The data: Begin

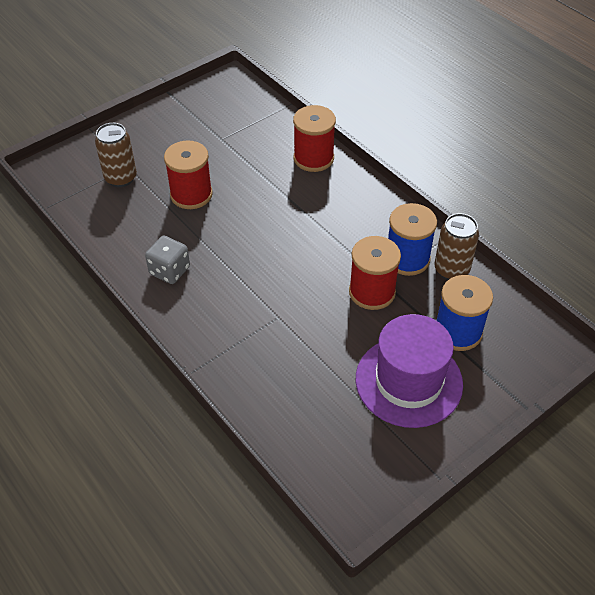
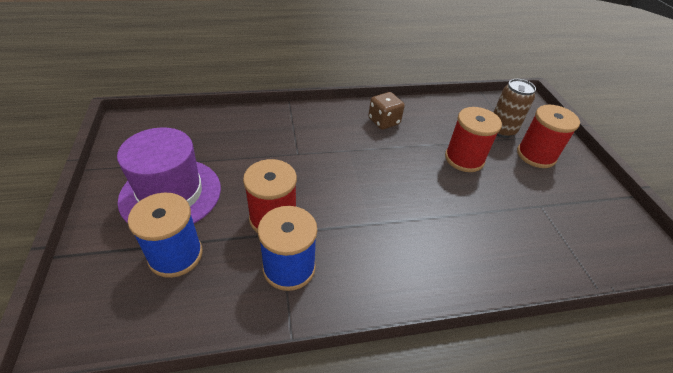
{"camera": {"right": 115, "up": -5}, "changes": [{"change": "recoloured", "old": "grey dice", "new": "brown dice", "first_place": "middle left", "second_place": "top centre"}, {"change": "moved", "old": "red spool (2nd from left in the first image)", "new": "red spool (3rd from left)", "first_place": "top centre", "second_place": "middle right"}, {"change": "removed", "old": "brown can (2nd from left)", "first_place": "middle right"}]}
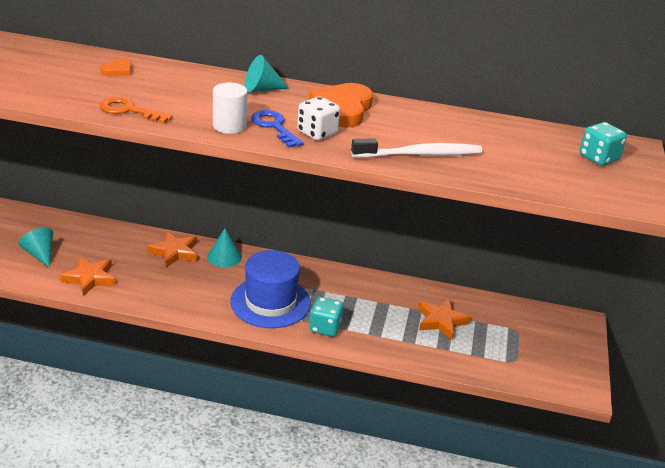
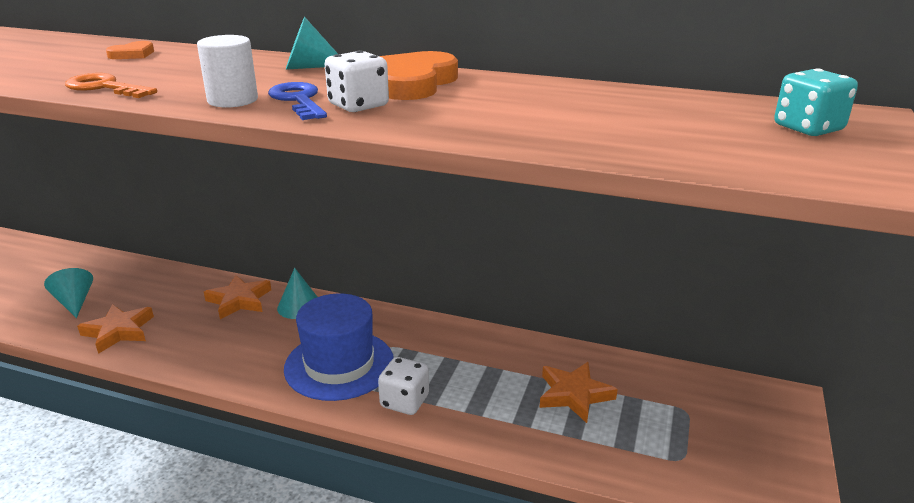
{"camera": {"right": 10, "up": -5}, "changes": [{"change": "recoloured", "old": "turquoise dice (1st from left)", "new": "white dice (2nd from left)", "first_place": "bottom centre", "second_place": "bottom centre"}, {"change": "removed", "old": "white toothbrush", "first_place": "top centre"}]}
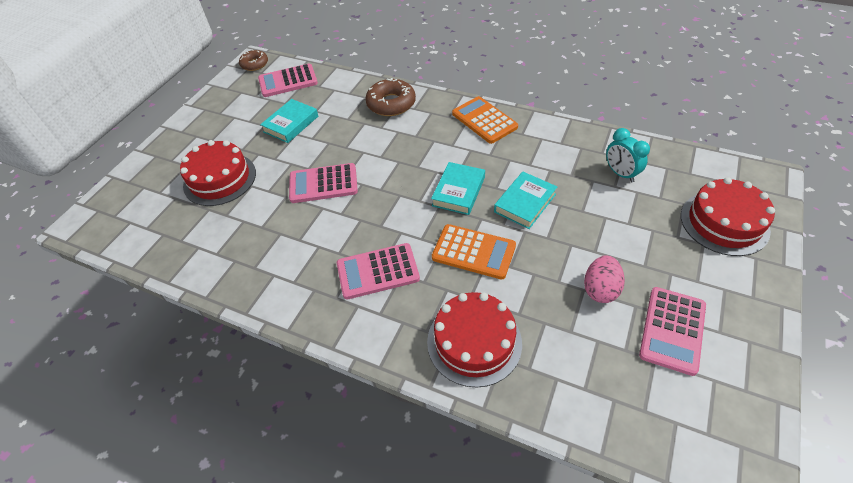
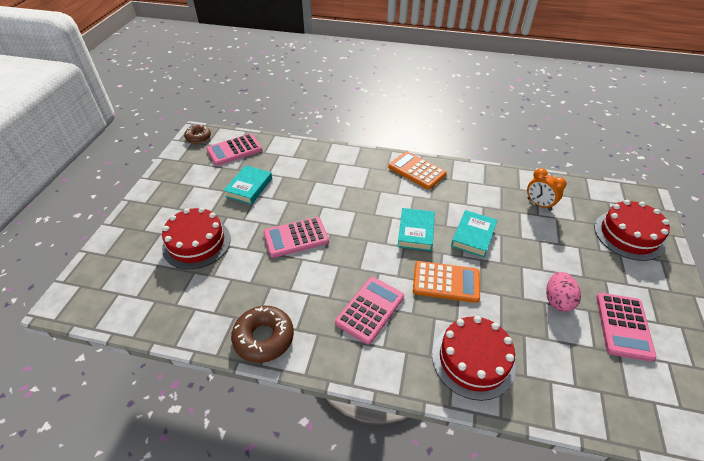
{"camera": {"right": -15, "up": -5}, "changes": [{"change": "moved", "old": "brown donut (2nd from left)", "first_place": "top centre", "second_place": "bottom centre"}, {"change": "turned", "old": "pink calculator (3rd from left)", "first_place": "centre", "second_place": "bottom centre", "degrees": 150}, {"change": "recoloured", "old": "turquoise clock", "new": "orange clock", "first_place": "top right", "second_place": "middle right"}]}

The data: End

[Your assignment]: Skipping all pictures, set the listing down exactly as written.

[Written solution]:
{"camera": {"right": 115, "up": -5}, "changes": [{"change": "recoloured", "old": "grey dice", "new": "brown dice", "first_place": "middle left", "second_place": "top centre"}, {"change": "moved", "old": "red spool (2nd from left in the first image)", "new": "red spool (3rd from left)", "first_place": "top centre", "second_place": "middle right"}, {"change": "removed", "old": "brown can (2nd from left)", "first_place": "middle right"}]}
{"camera": {"right": 10, "up": -5}, "changes": [{"change": "recoloured", "old": "turquoise dice (1st from left)", "new": "white dice (2nd from left)", "first_place": "bottom centre", "second_place": "bottom centre"}, {"change": "removed", "old": "white toothbrush", "first_place": "top centre"}]}
{"camera": {"right": -15, "up": -5}, "changes": [{"change": "moved", "old": "brown donut (2nd from left)", "first_place": "top centre", "second_place": "bottom centre"}, {"change": "turned", "old": "pink calculator (3rd from left)", "first_place": "centre", "second_place": "bottom centre", "degrees": 150}, {"change": "recoloured", "old": "turquoise clock", "new": "orange clock", "first_place": "top right", "second_place": "middle right"}]}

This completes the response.